* [What the exercise asks] Repeat the entries below word for word, though any picture in them should be dropped.

* [Data for the task]
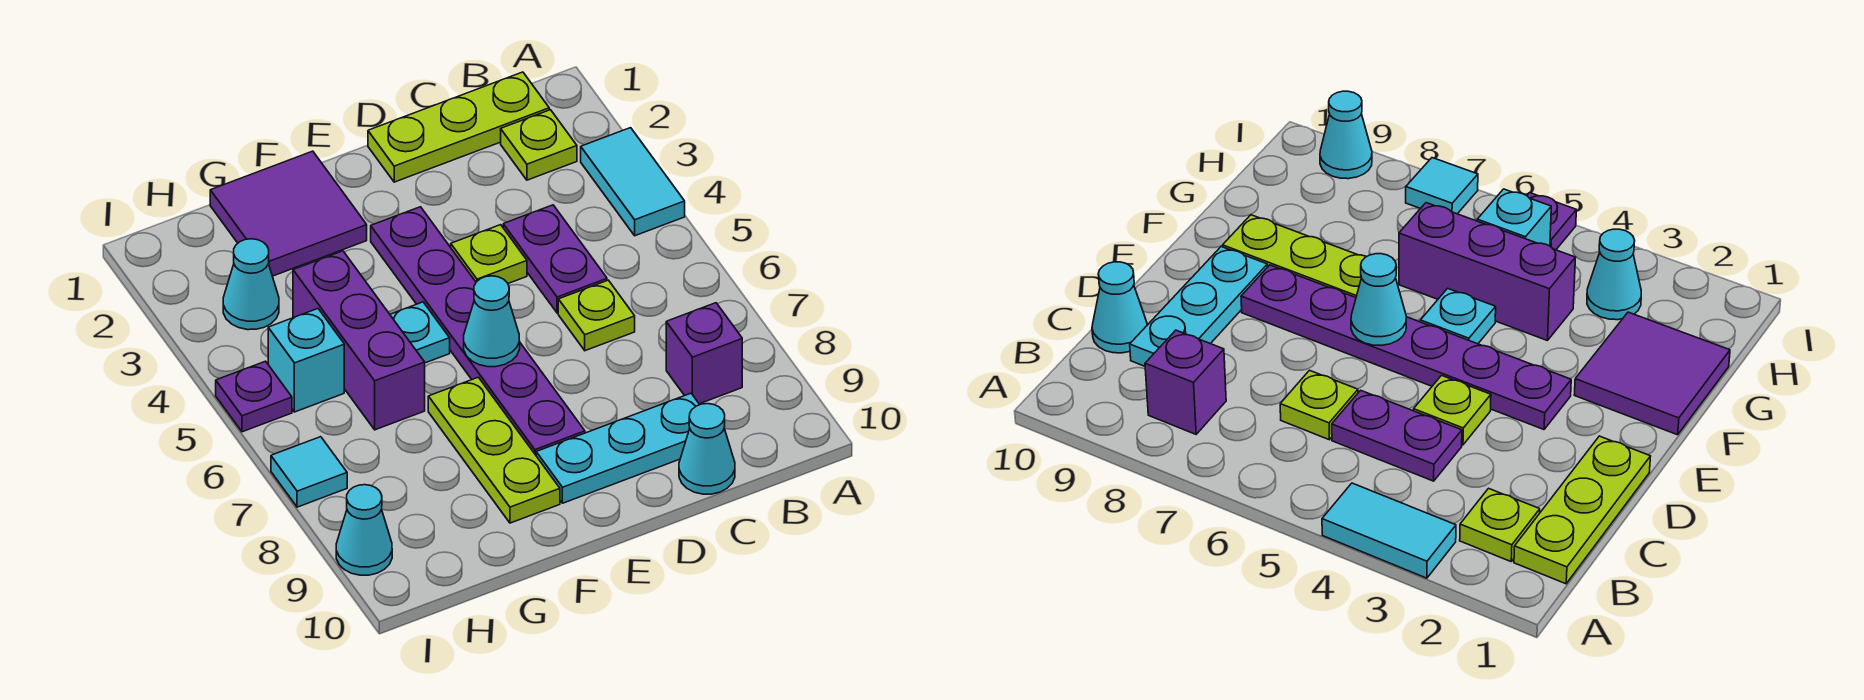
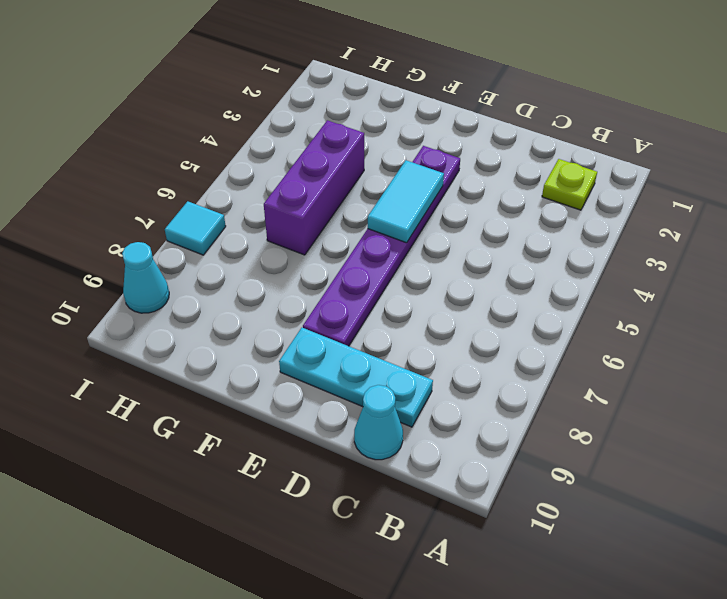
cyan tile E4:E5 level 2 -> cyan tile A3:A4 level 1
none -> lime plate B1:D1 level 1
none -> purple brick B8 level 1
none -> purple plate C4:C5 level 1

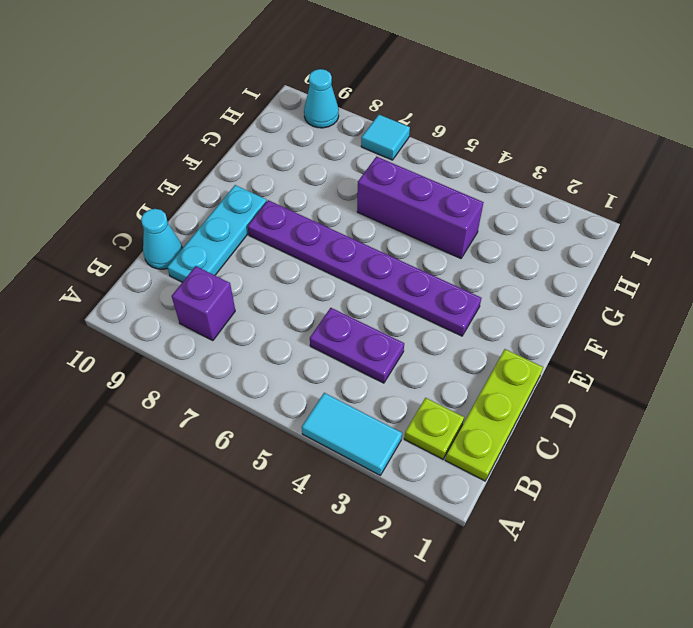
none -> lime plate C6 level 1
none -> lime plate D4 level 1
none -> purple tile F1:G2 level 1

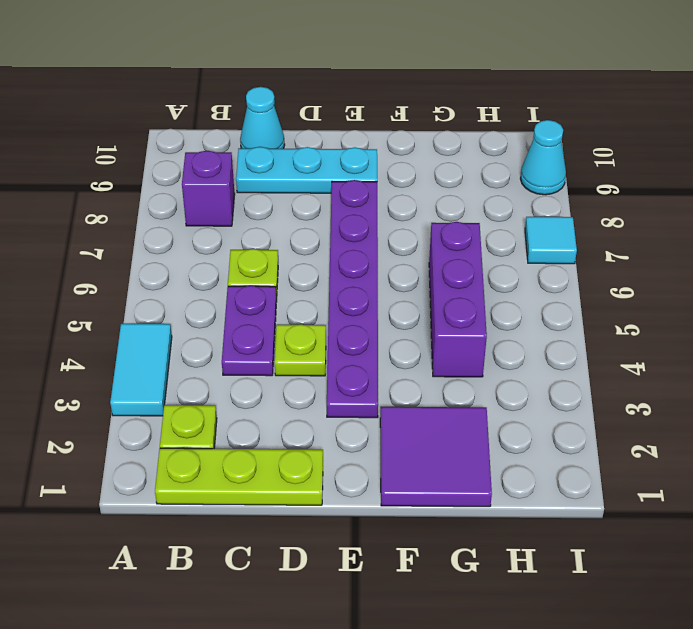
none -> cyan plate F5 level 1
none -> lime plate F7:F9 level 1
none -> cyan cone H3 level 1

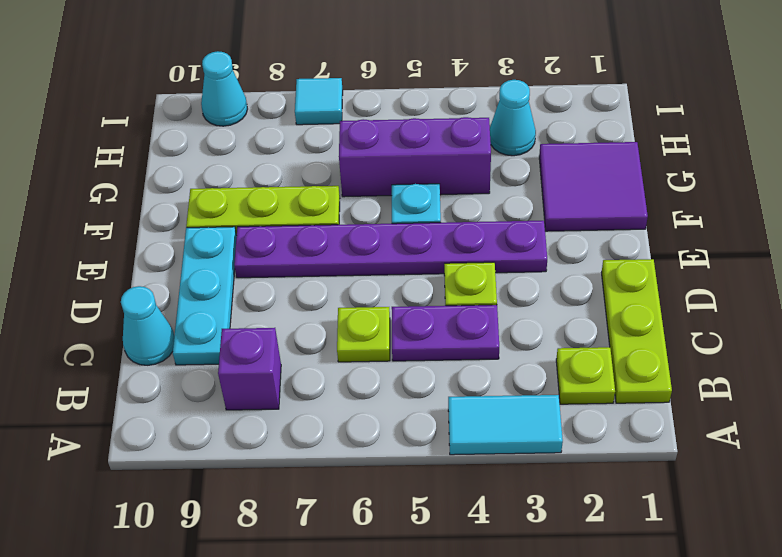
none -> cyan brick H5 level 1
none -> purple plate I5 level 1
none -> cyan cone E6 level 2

* [Output for this exercise]
cyan tile E4:E5 level 2 -> cyan tile A3:A4 level 1
none -> lime plate B1:D1 level 1
none -> purple brick B8 level 1
none -> purple plate C4:C5 level 1

none -> lime plate C6 level 1
none -> lime plate D4 level 1
none -> purple tile F1:G2 level 1

none -> cyan plate F5 level 1
none -> lime plate F7:F9 level 1
none -> cyan cone H3 level 1

none -> cyan brick H5 level 1
none -> purple plate I5 level 1
none -> cyan cone E6 level 2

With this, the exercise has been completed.